# Provided data:
────────

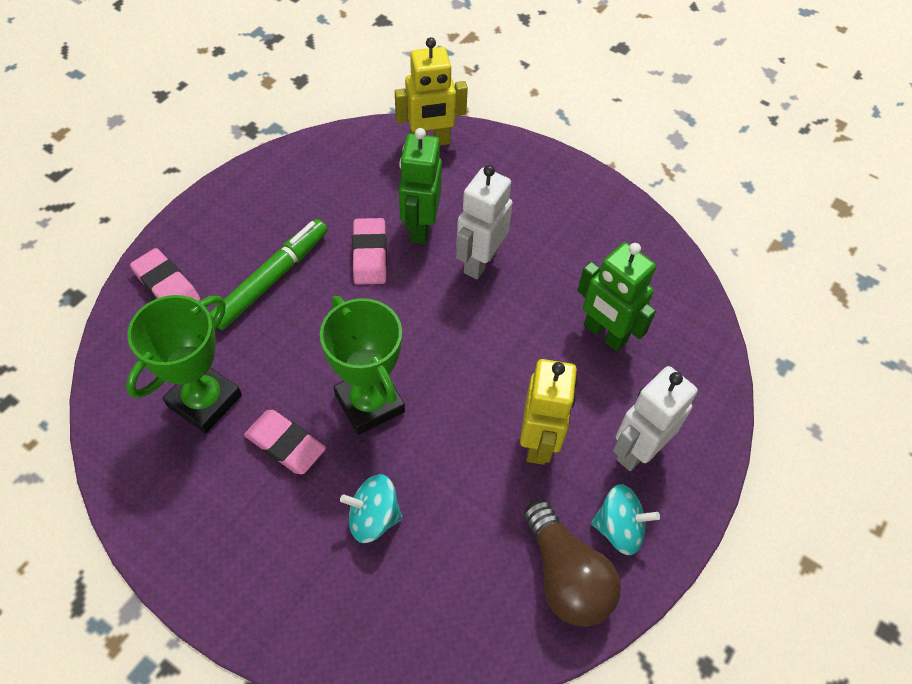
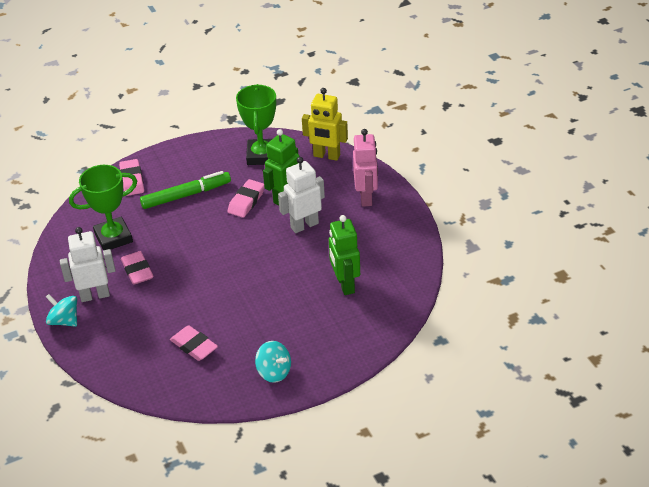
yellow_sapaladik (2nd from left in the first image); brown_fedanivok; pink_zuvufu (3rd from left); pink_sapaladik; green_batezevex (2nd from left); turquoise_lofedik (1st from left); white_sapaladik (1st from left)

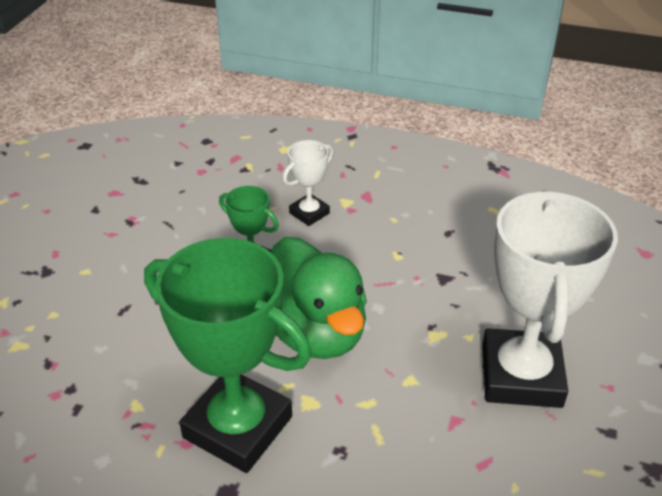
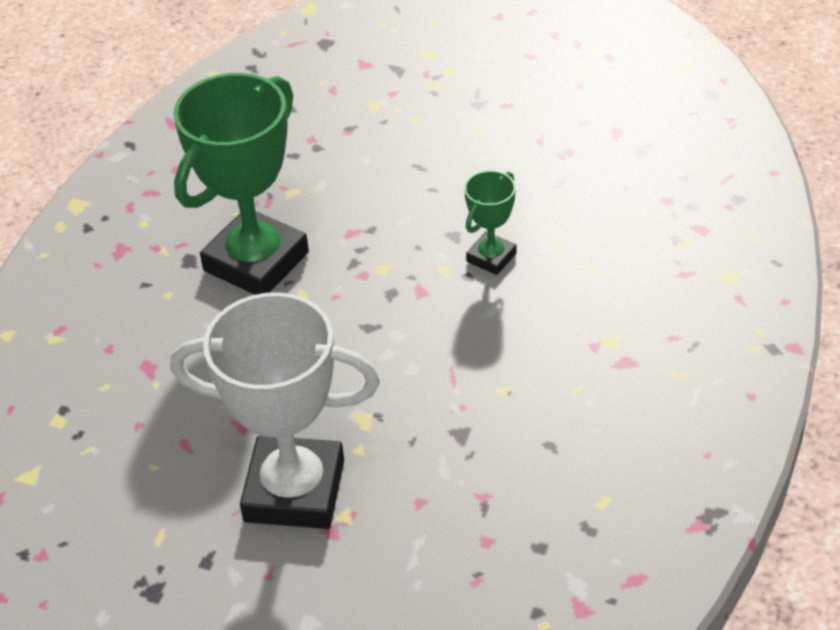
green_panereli; white_batezevex (1st from left in the first image)

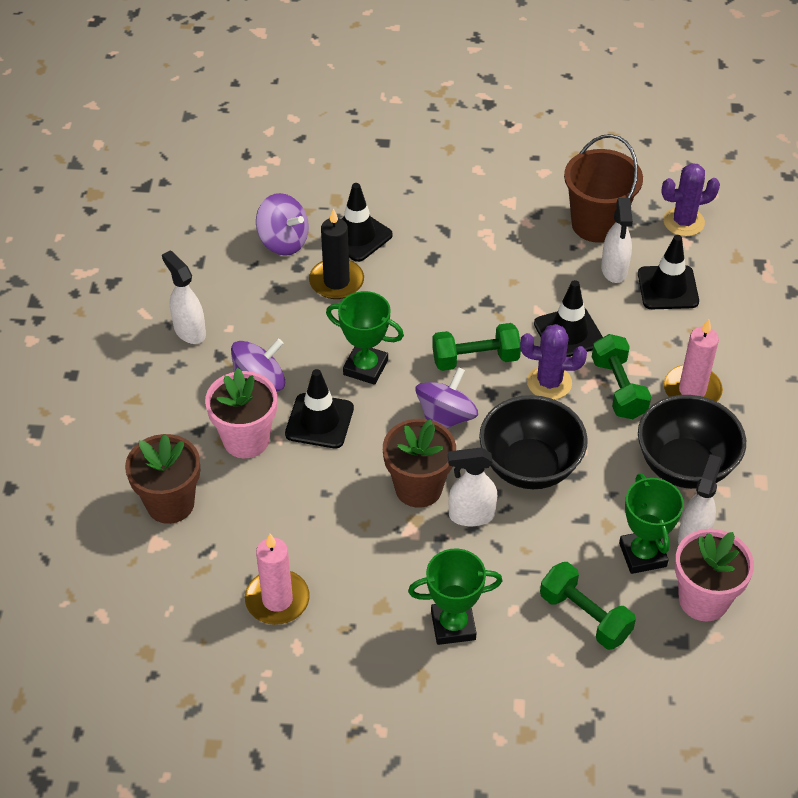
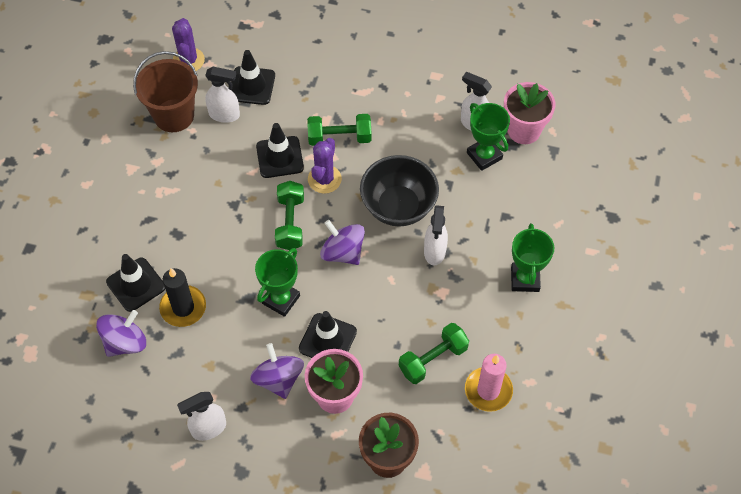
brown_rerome (2nd from left in the first image); black_nisurux (2nd from left in the first image); pink_tetegepe (2nd from left in the first image); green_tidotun (3rd from left); green_batezevex (2nd from left)

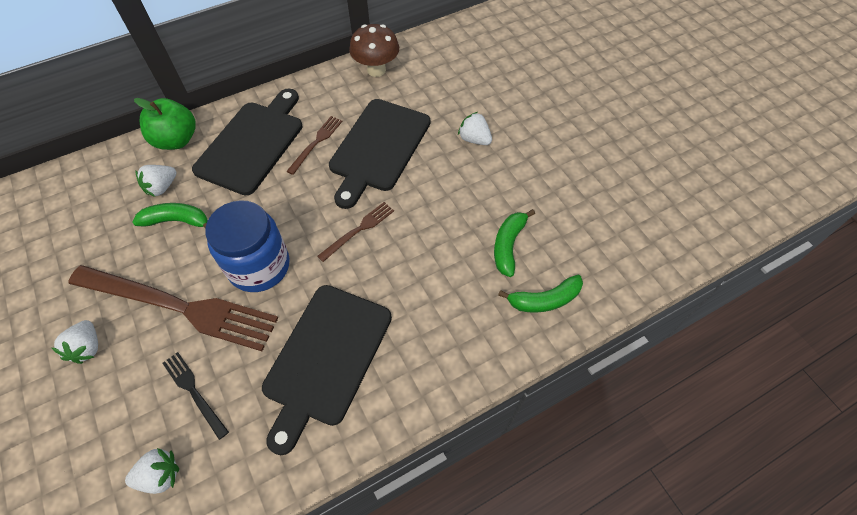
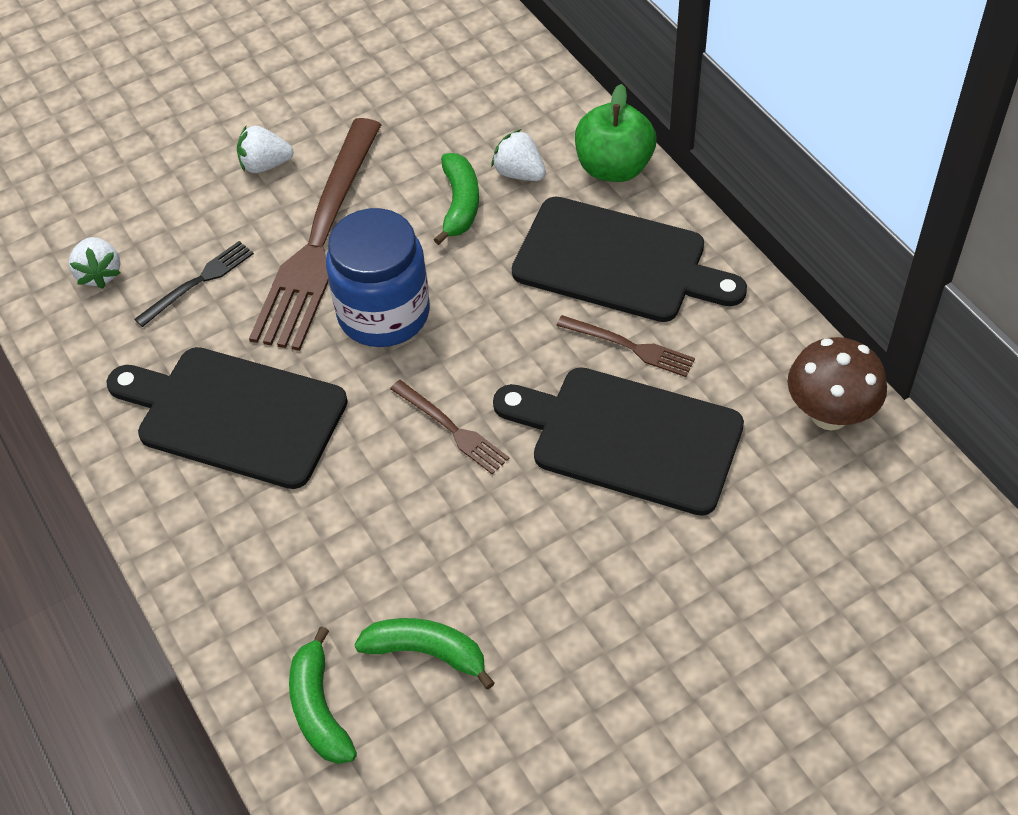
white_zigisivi (4th from left in the first image)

────────

Only the lines from the one containing "green_panereli; white_batezevex (1st" through the final line of the material should appear in the answer, copied exactly and without any picture.

# Result for this exercise:
green_panereli; white_batezevex (1st from left in the first image)

brown_rerome (2nd from left in the first image); black_nisurux (2nd from left in the first image); pink_tetegepe (2nd from left in the first image); green_tidotun (3rd from left); green_batezevex (2nd from left)

white_zigisivi (4th from left in the first image)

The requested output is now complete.